Problem details — An exact reproduction of the listing is wanted, with the pictures dropped.

Data provided —
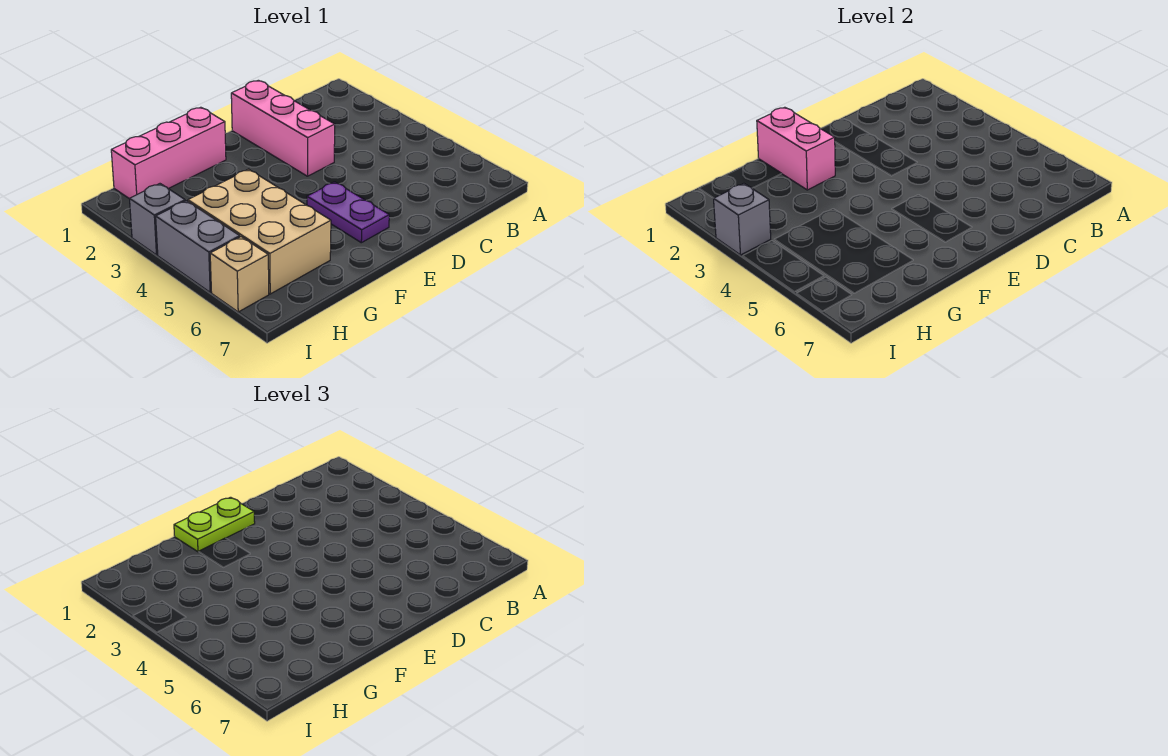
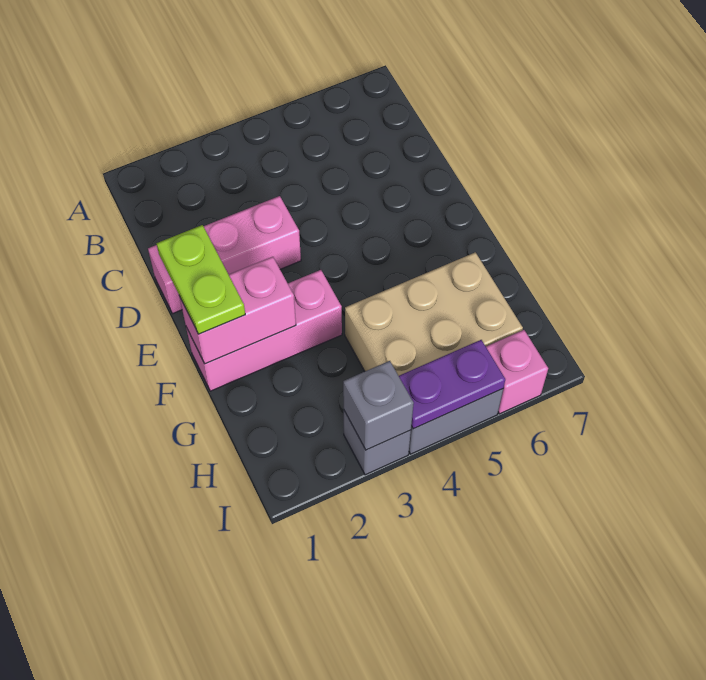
purple plate E5:E6 level 1 -> purple plate I4:I5 level 2
pink brick F1:H1 level 1 -> pink brick F1:F3 level 1
tan brick I6 level 1 -> pink brick I6 level 1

Output for this exercise —
purple plate E5:E6 level 1 -> purple plate I4:I5 level 2
pink brick F1:H1 level 1 -> pink brick F1:F3 level 1
tan brick I6 level 1 -> pink brick I6 level 1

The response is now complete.